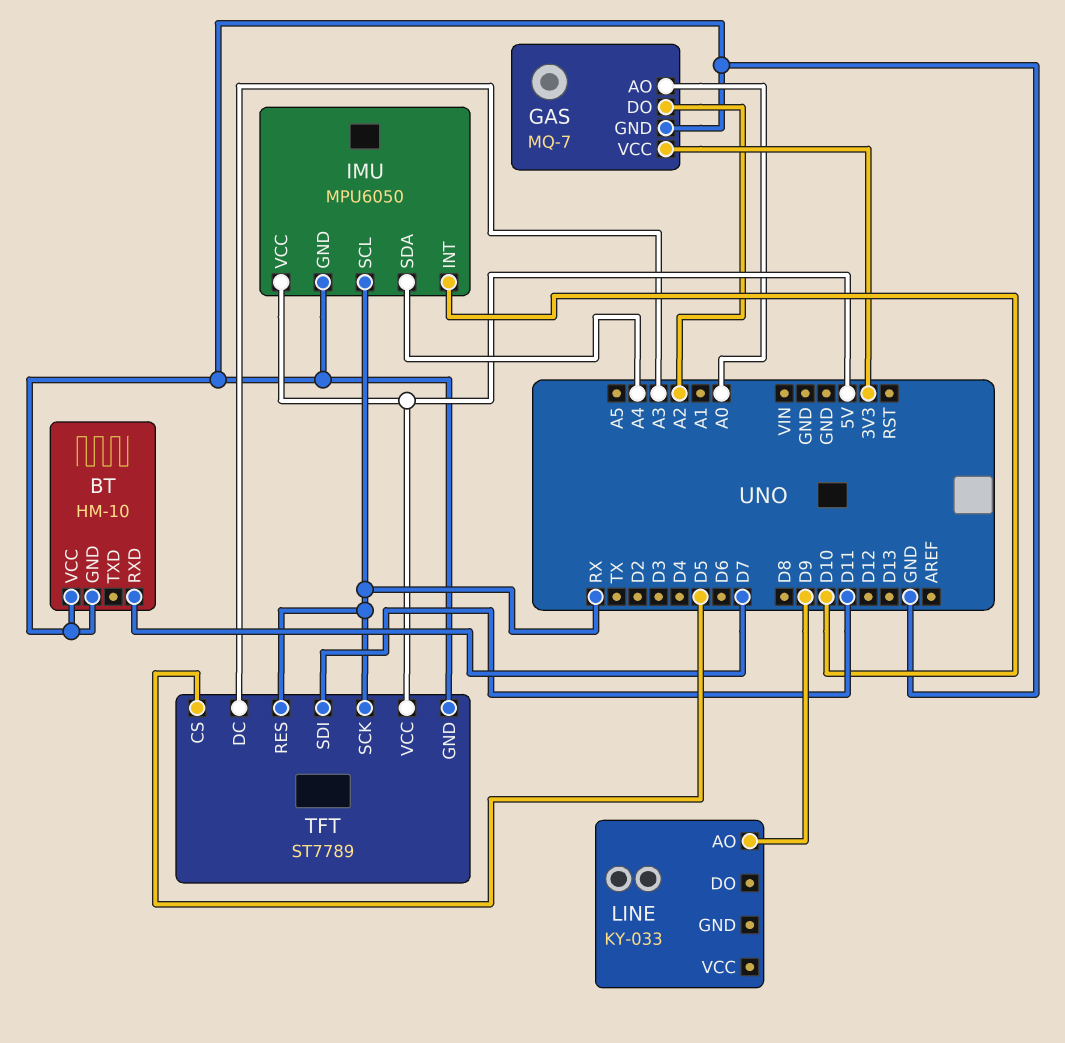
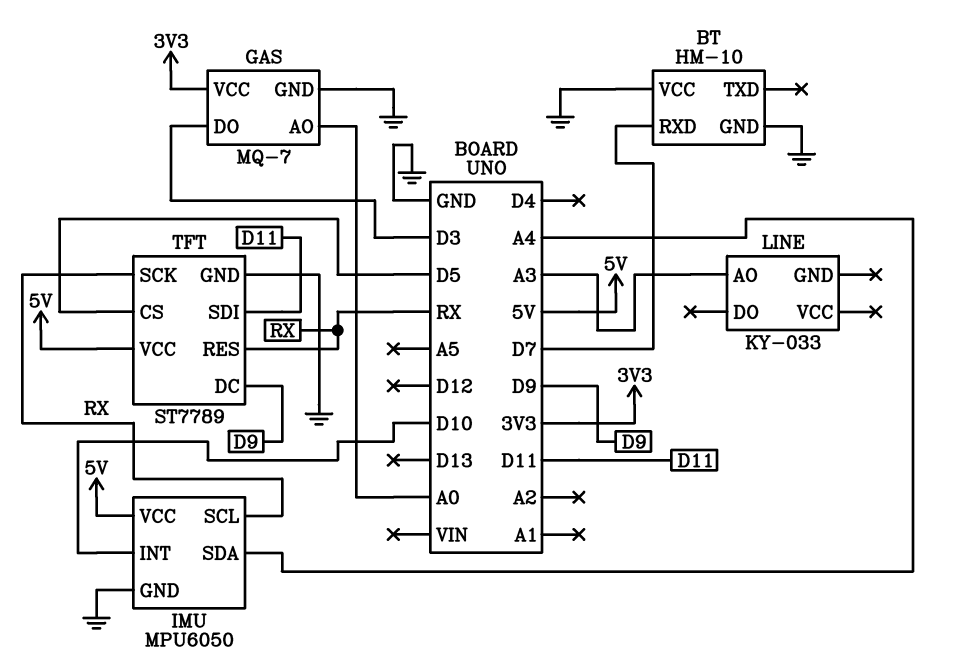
GAS pin DO: A2 -> D3
LINE pin AO: D9 -> A3
TFT pin DC: A3 -> D9

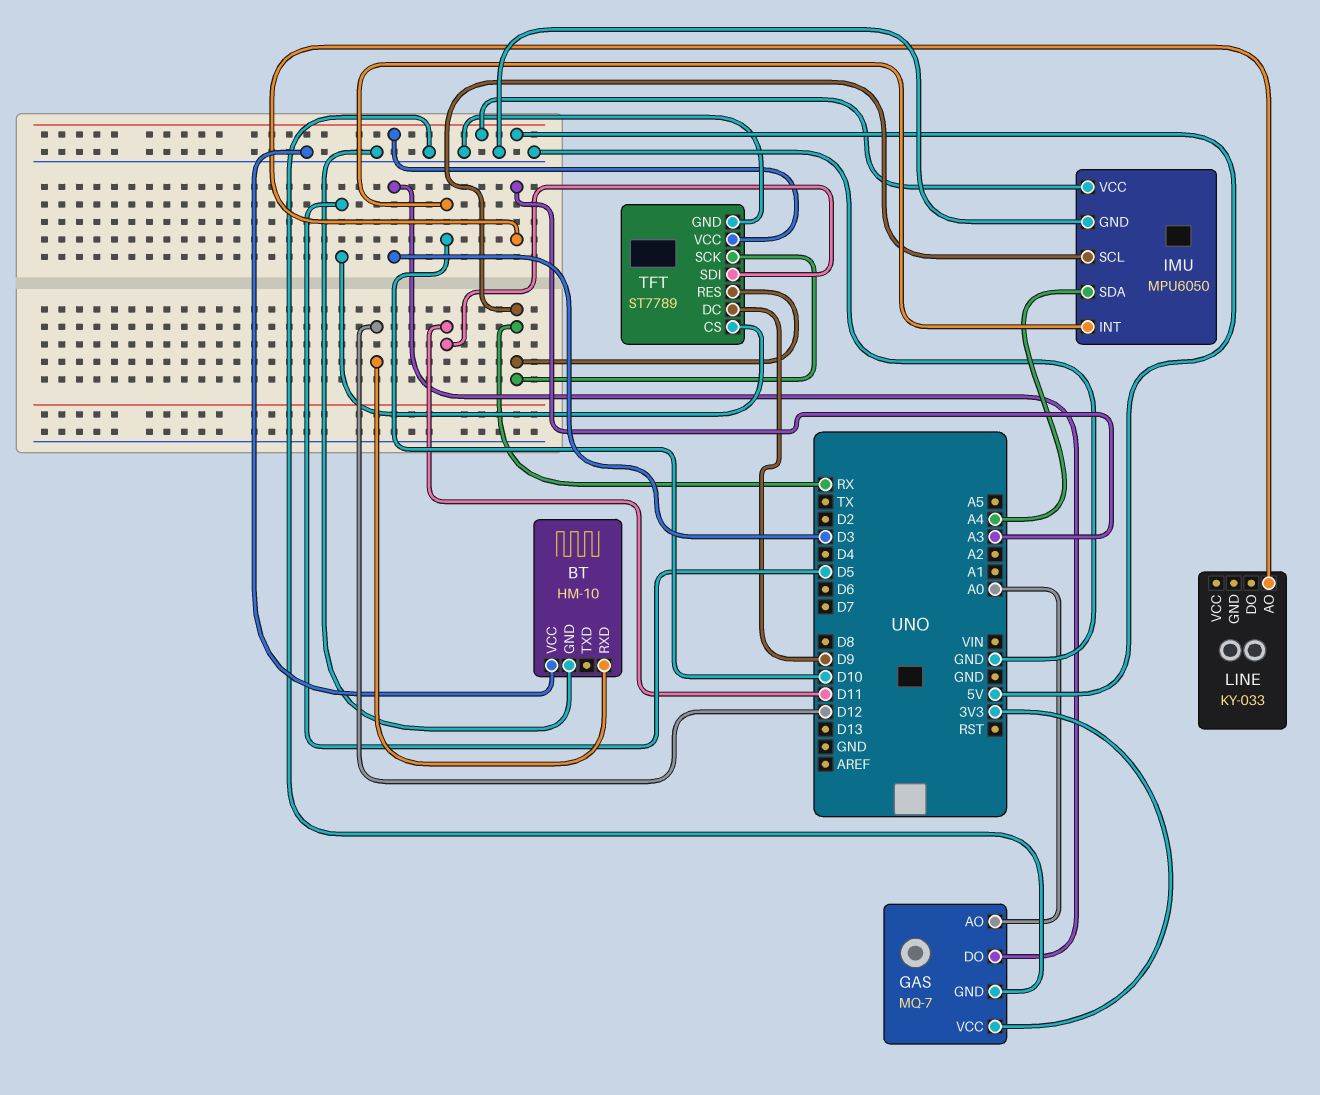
BT pin RXD: D7 -> D12

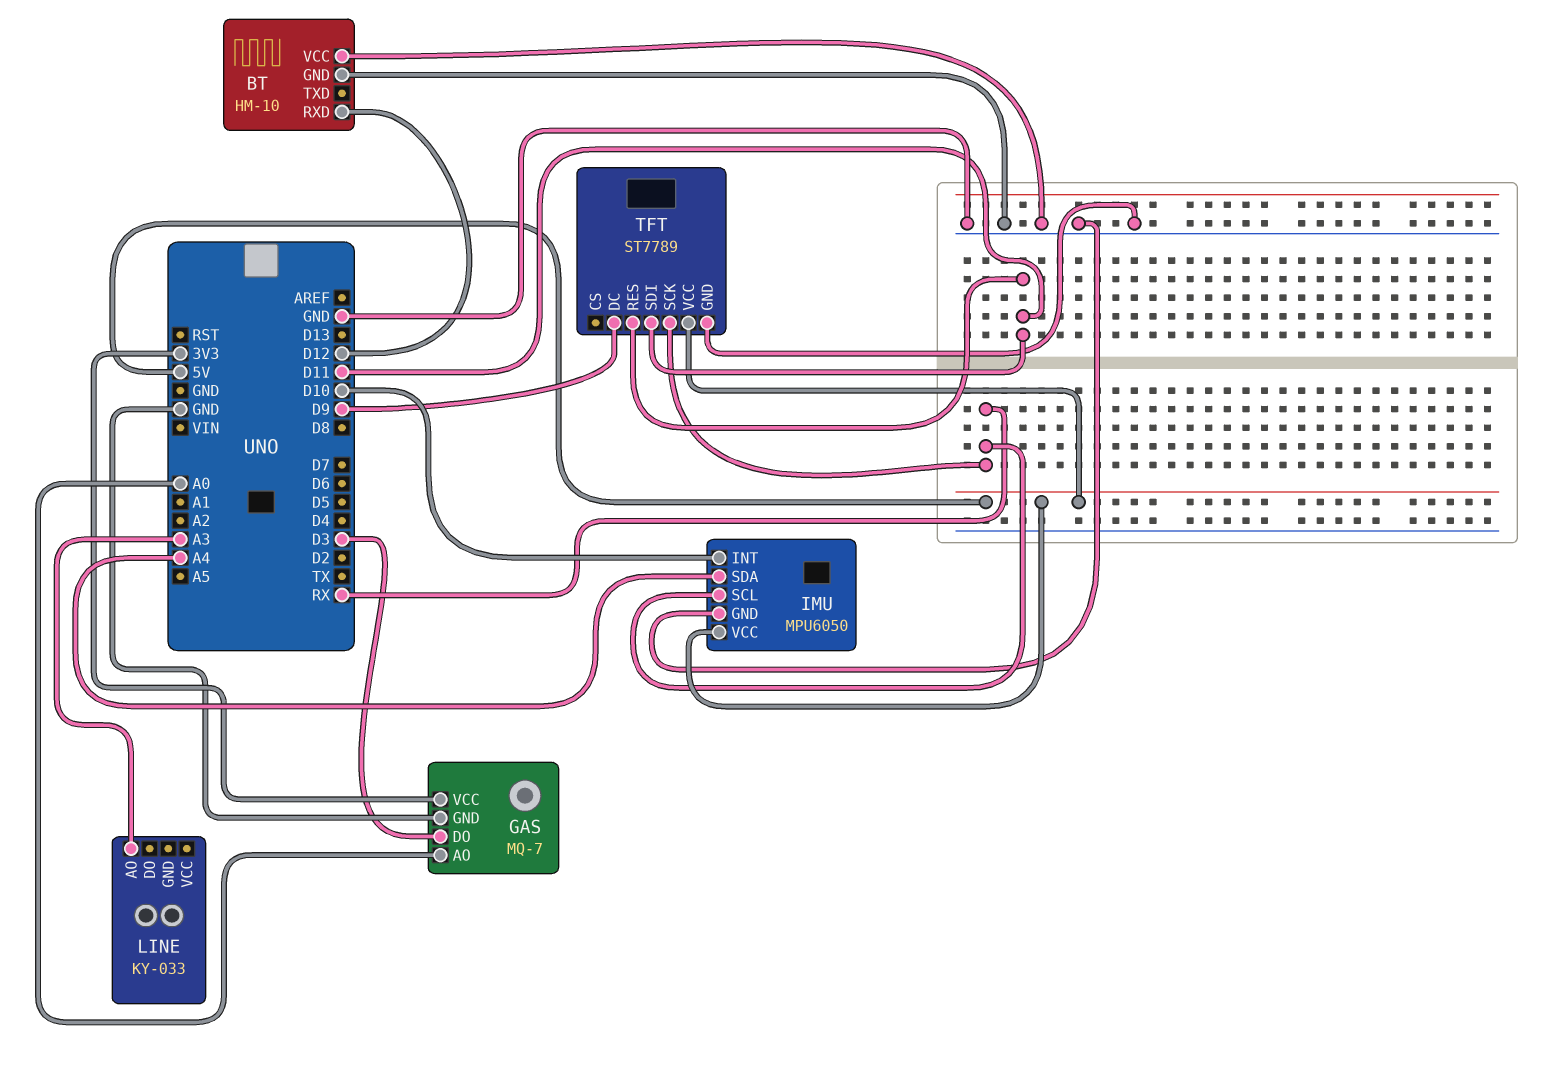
TFT pin CS: D5 -> none
TFT pin RES: RX -> D11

------------------------------------

What is required: An exact transcription is needed, covering the line with "TFT pin DC: A3 -> D9" and every line after it to the end of the entries, but not the pictures.

Task solution:
TFT pin DC: A3 -> D9

BT pin RXD: D7 -> D12

TFT pin CS: D5 -> none
TFT pin RES: RX -> D11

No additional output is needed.